◆ Exercise requirements ◆
Quote the stretch of entries from the line containing "The height and width of the screenshot is (1316, 908)." through the line containing "center [152, 1923].", word for word.

◆ Material provided ◆
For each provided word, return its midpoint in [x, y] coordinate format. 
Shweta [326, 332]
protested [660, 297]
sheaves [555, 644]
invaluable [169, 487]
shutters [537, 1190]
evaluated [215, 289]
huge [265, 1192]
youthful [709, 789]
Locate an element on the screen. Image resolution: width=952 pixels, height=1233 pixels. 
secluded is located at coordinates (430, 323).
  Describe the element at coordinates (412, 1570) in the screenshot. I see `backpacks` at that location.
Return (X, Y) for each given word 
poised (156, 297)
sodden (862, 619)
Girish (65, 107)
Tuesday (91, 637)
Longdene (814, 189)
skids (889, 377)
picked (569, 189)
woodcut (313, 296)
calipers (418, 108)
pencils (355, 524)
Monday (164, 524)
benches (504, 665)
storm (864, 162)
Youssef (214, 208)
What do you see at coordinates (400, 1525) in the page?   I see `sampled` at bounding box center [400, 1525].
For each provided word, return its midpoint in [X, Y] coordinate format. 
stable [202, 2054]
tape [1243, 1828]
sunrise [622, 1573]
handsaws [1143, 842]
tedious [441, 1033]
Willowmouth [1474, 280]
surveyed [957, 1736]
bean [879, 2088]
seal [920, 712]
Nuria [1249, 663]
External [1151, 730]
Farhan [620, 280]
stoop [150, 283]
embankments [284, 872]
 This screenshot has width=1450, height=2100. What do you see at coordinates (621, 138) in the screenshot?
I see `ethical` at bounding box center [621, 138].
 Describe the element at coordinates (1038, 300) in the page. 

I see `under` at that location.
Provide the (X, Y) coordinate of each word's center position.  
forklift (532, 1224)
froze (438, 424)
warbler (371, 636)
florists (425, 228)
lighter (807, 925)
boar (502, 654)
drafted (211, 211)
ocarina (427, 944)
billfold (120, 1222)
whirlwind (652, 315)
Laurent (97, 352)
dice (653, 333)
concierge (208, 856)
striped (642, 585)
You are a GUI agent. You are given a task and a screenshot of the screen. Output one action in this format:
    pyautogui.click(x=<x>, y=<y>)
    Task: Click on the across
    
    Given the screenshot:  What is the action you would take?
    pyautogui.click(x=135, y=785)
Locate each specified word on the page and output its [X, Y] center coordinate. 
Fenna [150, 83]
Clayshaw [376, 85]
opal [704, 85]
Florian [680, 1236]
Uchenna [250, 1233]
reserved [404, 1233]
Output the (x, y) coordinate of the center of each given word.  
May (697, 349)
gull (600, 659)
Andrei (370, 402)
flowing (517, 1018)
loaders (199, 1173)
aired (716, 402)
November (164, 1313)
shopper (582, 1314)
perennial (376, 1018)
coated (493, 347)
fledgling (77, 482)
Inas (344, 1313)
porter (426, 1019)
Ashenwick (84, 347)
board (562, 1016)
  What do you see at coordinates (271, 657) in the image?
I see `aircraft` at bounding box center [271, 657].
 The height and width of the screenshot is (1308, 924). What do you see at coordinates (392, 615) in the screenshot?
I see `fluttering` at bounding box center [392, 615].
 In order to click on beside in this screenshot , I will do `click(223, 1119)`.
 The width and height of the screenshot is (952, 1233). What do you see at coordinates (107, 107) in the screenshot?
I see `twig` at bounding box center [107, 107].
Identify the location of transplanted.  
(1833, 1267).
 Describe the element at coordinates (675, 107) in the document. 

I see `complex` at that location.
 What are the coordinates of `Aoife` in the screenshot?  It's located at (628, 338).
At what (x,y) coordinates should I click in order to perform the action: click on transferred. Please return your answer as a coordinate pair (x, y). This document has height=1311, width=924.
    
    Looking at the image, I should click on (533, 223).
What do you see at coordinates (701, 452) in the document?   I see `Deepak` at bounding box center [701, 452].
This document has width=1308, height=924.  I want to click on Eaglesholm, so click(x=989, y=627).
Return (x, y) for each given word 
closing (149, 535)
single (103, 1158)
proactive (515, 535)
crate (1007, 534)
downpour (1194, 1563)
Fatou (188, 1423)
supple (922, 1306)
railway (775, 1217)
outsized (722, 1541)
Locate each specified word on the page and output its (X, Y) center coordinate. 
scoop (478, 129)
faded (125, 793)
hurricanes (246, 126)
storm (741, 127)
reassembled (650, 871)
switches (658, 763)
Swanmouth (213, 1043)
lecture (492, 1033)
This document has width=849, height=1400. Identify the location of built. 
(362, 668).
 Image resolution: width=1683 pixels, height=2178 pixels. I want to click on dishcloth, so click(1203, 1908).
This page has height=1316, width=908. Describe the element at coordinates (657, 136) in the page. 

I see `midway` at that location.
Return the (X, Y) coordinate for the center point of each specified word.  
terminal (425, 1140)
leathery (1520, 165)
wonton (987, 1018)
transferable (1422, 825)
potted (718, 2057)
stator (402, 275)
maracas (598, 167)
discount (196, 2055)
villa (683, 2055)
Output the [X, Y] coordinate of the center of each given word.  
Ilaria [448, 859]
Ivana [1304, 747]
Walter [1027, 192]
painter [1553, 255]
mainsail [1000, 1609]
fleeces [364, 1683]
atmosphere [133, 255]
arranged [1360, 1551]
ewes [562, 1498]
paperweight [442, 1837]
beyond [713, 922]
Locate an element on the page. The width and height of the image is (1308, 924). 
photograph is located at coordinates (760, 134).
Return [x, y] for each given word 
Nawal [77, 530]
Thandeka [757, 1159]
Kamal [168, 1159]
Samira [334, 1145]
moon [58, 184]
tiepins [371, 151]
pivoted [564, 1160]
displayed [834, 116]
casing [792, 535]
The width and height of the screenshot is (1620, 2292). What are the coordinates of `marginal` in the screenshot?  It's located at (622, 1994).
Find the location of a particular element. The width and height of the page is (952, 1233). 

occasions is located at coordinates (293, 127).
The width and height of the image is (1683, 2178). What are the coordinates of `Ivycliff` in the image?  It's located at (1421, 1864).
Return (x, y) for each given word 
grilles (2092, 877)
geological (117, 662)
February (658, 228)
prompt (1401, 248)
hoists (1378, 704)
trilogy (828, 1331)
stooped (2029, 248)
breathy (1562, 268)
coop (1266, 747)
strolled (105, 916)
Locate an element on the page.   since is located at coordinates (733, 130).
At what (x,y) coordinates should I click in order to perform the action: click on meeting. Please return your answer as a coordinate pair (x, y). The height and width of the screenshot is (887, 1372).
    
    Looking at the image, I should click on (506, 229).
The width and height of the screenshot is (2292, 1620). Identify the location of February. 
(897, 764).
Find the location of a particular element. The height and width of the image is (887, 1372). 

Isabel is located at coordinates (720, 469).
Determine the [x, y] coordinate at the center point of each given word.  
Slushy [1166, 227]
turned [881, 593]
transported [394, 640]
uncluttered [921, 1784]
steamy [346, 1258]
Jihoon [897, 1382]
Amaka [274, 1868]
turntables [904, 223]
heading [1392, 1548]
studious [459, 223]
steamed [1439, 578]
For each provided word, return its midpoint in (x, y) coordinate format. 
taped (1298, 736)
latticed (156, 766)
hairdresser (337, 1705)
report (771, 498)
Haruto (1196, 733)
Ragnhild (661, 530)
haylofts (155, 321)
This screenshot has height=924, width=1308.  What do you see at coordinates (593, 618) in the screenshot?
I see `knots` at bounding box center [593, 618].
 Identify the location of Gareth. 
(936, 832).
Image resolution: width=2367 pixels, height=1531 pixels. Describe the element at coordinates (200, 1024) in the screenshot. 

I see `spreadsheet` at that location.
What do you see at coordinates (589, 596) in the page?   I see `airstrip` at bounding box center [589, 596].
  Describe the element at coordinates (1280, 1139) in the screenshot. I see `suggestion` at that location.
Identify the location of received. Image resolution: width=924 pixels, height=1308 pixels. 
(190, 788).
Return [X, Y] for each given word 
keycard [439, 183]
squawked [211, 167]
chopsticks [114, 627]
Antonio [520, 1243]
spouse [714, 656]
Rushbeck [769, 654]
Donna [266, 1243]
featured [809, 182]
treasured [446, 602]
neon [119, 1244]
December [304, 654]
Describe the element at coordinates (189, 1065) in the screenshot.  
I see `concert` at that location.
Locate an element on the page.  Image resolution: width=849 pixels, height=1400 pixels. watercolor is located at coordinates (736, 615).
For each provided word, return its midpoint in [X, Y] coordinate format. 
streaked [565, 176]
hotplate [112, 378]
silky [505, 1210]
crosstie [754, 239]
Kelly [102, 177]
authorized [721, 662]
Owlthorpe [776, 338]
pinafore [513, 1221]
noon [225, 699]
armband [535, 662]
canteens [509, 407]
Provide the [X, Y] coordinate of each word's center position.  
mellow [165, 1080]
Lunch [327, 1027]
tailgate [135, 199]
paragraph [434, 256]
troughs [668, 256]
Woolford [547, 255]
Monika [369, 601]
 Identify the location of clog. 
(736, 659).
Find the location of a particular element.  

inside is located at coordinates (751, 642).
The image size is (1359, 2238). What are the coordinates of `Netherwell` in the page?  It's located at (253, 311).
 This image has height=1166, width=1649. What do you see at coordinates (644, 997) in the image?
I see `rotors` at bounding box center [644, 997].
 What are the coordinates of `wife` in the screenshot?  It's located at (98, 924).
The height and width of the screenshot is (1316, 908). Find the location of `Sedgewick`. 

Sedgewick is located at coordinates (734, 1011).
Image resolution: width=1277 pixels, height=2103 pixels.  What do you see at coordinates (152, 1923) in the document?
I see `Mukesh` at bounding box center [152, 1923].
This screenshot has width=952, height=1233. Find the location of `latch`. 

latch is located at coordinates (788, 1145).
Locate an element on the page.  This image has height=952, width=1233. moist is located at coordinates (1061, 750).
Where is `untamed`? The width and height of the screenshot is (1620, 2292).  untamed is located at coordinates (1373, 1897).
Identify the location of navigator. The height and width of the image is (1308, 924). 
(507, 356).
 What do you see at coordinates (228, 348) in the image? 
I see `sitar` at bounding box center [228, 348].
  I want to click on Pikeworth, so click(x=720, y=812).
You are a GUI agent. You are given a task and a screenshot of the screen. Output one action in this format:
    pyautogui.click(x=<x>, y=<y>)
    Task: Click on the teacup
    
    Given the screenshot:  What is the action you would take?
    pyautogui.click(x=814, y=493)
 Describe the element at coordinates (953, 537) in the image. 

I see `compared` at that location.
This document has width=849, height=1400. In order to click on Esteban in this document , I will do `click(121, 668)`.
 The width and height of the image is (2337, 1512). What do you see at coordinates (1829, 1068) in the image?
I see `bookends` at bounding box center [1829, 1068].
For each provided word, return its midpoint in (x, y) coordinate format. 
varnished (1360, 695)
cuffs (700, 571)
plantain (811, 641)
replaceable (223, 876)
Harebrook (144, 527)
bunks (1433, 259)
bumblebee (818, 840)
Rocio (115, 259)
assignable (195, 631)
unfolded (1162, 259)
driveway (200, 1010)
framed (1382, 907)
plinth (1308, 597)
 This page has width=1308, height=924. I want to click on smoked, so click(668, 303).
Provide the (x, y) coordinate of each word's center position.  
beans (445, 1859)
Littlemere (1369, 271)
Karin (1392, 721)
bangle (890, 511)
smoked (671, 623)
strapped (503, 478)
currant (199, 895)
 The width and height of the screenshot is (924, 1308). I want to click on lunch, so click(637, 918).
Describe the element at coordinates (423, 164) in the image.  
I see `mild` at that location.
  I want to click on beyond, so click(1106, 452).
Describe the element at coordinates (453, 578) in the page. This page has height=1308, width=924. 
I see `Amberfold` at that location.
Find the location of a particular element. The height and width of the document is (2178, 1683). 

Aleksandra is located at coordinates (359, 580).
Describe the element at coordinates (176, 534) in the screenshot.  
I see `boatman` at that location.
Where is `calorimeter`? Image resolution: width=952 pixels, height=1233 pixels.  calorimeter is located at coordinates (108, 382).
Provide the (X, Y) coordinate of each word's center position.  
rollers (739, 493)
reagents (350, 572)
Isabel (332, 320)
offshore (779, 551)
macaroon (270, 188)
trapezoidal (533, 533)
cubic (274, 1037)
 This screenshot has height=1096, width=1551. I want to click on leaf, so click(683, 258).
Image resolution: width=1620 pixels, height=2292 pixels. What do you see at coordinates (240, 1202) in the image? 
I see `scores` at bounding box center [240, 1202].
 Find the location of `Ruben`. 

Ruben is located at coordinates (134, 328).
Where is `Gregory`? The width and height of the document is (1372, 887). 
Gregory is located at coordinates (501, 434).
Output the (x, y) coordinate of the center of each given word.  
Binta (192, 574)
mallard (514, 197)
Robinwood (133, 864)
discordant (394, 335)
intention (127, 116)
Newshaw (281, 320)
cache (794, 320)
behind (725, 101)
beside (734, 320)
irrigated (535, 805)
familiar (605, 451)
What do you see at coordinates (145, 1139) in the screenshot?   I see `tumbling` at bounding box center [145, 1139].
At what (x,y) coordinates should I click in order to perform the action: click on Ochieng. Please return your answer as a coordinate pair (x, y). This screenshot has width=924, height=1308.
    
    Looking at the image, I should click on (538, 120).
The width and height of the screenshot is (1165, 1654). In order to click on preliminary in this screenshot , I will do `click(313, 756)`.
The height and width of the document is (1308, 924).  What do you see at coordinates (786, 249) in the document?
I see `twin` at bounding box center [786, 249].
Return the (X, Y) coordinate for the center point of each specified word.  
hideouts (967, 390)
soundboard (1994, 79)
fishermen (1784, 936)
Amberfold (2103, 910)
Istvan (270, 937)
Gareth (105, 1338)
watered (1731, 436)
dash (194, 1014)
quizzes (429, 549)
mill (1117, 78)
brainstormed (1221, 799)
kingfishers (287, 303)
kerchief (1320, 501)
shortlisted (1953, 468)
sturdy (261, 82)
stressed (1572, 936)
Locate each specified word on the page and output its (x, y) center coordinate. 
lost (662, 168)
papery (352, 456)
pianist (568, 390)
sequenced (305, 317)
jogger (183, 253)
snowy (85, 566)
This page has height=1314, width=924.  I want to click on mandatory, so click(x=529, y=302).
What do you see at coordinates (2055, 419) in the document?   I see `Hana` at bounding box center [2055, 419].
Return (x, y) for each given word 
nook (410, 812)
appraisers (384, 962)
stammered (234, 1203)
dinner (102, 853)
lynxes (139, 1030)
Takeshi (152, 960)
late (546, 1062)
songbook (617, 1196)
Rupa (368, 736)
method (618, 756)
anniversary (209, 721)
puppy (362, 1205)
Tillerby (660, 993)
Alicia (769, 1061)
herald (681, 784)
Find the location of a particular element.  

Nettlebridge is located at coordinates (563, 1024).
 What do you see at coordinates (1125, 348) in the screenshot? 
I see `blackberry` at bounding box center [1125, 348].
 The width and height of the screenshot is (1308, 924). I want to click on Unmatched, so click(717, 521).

◆ Completed task ◆
The height and width of the screenshot is (1316, 908). Find the location of `Sedgewick`. 

Sedgewick is located at coordinates (734, 1011).
Image resolution: width=1277 pixels, height=2103 pixels.  What do you see at coordinates (152, 1923) in the document?
I see `Mukesh` at bounding box center [152, 1923].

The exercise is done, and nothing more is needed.